►
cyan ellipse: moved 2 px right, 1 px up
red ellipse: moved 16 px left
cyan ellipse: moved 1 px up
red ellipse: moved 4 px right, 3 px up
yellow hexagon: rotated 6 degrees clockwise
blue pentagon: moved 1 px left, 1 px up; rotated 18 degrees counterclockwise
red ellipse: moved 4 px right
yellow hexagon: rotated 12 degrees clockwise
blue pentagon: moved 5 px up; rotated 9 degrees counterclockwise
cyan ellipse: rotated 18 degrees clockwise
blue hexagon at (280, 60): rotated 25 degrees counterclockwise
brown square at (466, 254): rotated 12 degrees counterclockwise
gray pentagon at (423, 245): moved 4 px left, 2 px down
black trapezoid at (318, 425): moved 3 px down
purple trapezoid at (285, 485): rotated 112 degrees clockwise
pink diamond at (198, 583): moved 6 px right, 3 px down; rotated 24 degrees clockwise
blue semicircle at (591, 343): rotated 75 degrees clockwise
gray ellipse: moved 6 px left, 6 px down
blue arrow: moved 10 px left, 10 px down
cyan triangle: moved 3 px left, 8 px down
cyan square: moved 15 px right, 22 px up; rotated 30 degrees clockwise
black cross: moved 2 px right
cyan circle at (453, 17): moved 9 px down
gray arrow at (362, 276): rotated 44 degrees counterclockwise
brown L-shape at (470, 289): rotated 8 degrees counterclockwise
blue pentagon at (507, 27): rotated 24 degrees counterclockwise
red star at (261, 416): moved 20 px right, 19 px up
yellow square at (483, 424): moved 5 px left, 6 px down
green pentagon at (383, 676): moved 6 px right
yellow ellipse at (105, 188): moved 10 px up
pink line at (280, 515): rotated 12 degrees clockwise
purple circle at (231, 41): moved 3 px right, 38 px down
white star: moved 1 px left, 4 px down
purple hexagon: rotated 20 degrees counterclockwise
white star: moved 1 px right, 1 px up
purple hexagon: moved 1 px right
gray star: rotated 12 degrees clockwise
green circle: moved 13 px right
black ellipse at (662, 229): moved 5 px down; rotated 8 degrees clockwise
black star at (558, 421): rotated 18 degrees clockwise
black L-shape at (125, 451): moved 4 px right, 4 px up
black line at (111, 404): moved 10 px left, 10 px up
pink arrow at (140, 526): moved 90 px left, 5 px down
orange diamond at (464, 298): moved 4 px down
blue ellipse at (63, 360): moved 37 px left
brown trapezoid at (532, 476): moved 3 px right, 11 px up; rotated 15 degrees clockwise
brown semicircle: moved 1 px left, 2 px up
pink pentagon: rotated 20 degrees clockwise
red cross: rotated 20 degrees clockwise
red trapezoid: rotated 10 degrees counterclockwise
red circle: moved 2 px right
◄
▶ **Énoncé**:
Réécrivez l'ensemble des lignes des enregistrements ci-dessus sous la forme d'une liste JSON de chaînes, à raison d'une chaîne par ligne et sans les lignes vides.

▶ **Résultat**:
[
  "cyan ellipse: moved 2 px right, 1 px up",
  "red ellipse: moved 16 px left",
  "cyan ellipse: moved 1 px up",
  "red ellipse: moved 4 px right, 3 px up",
  "yellow hexagon: rotated 6 degrees clockwise",
  "blue pentagon: moved 1 px left, 1 px up; rotated 18 degrees counterclockwise",
  "red ellipse: moved 4 px right",
  "yellow hexagon: rotated 12 degrees clockwise",
  "blue pentagon: moved 5 px up; rotated 9 degrees counterclockwise",
  "cyan ellipse: rotated 18 degrees clockwise",
  "blue hexagon at (280, 60): rotated 25 degrees counterclockwise",
  "brown square at (466, 254): rotated 12 degrees counterclockwise",
  "gray pentagon at (423, 245): moved 4 px left, 2 px down",
  "black trapezoid at (318, 425): moved 3 px down",
  "purple trapezoid at (285, 485): rotated 112 degrees clockwise",
  "pink diamond at (198, 583): moved 6 px right, 3 px down; rotated 24 degrees clockwise",
  "blue semicircle at (591, 343): rotated 75 degrees clockwise",
  "gray ellipse: moved 6 px left, 6 px down",
  "blue arrow: moved 10 px left, 10 px down",
  "cyan triangle: moved 3 px left, 8 px down",
  "cyan square: moved 15 px right, 22 px up; rotated 30 degrees clockwise",
  "black cross: moved 2 px right",
  "cyan circle at (453, 17): moved 9 px down",
  "gray arrow at (362, 276): rotated 44 degrees counterclockwise",
  "brown L-shape at (470, 289): rotated 8 degrees counterclockwise",
  "blue pentagon at (507, 27): rotated 24 degrees counterclockwise",
  "red star at (261, 416): moved 20 px right, 19 px up",
  "yellow square at (483, 424): moved 5 px left, 6 px down",
  "green pentagon at (383, 676): moved 6 px right",
  "yellow ellipse at (105, 188): moved 10 px up",
  "pink line at (280, 515): rotated 12 degrees clockwise",
  "purple circle at (231, 41): moved 3 px right, 38 px down",
  "white star: moved 1 px left, 4 px down",
  "purple hexagon: rotated 20 degrees counterclockwise",
  "white star: moved 1 px right, 1 px up",
  "purple hexagon: moved 1 px right",
  "gray star: rotated 12 degrees clockwise",
  "green circle: moved 13 px right",
  "black ellipse at (662, 229): moved 5 px down; rotated 8 degrees clockwise",
  "black star at (558, 421): rotated 18 degrees clockwise",
  "black L-shape at (125, 451): moved 4 px right, 4 px up",
  "black line at (111, 404): moved 10 px left, 10 px up",
  "pink arrow at (140, 526): moved 90 px left, 5 px down",
  "orange diamond at (464, 298): moved 4 px down",
  "blue ellipse at (63, 360): moved 37 px left",
  "brown trapezoid at (532, 476): moved 3 px right, 11 px up; rotated 15 degrees clockwise",
  "brown semicircle: moved 1 px left, 2 px up",
  "pink pentagon: rotated 20 degrees clockwise",
  "red cross: rotated 20 degrees clockwise",
  "red trapezoid: rotated 10 degrees counterclockwise",
  "red circle: moved 2 px right"
]